_Source material_.
──────────────────────────────
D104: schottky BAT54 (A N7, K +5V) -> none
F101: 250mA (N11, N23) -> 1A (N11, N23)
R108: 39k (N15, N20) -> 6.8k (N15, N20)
──────────────────────────────
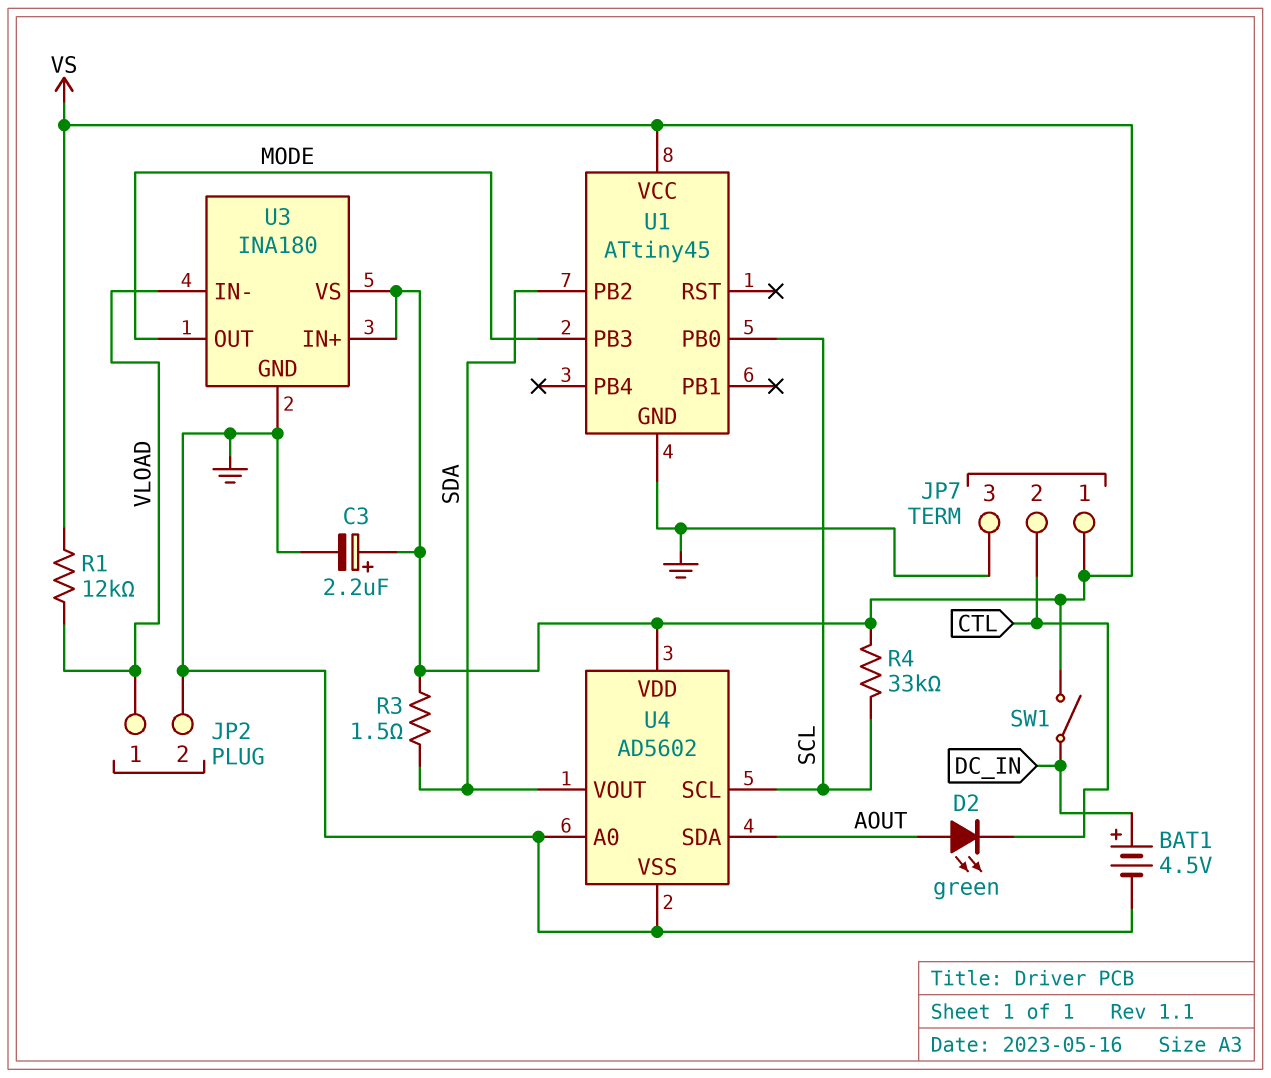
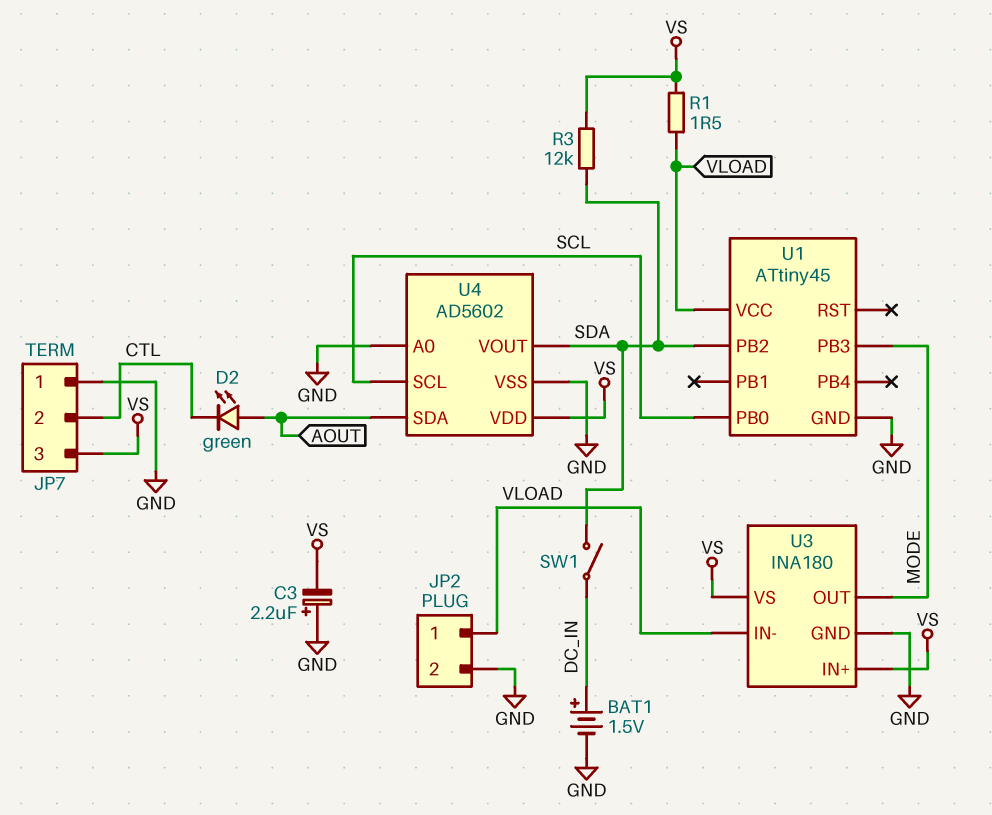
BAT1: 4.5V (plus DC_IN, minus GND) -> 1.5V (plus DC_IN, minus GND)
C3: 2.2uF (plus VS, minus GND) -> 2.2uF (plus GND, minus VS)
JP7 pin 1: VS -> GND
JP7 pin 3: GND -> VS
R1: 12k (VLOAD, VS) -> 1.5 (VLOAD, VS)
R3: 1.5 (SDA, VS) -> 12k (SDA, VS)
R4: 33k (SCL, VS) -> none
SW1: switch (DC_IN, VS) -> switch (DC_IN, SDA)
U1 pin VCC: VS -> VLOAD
──────────────────────────────
_Action item_. Taking the entries above, print exactly the lines starting at the line with "SW1: switch (DC_IN, VS)" and ending at the line with "U1 pin VCC: VS -> VLOAD", both included.

_Written response_.
SW1: switch (DC_IN, VS) -> switch (DC_IN, SDA)
U1 pin VCC: VS -> VLOAD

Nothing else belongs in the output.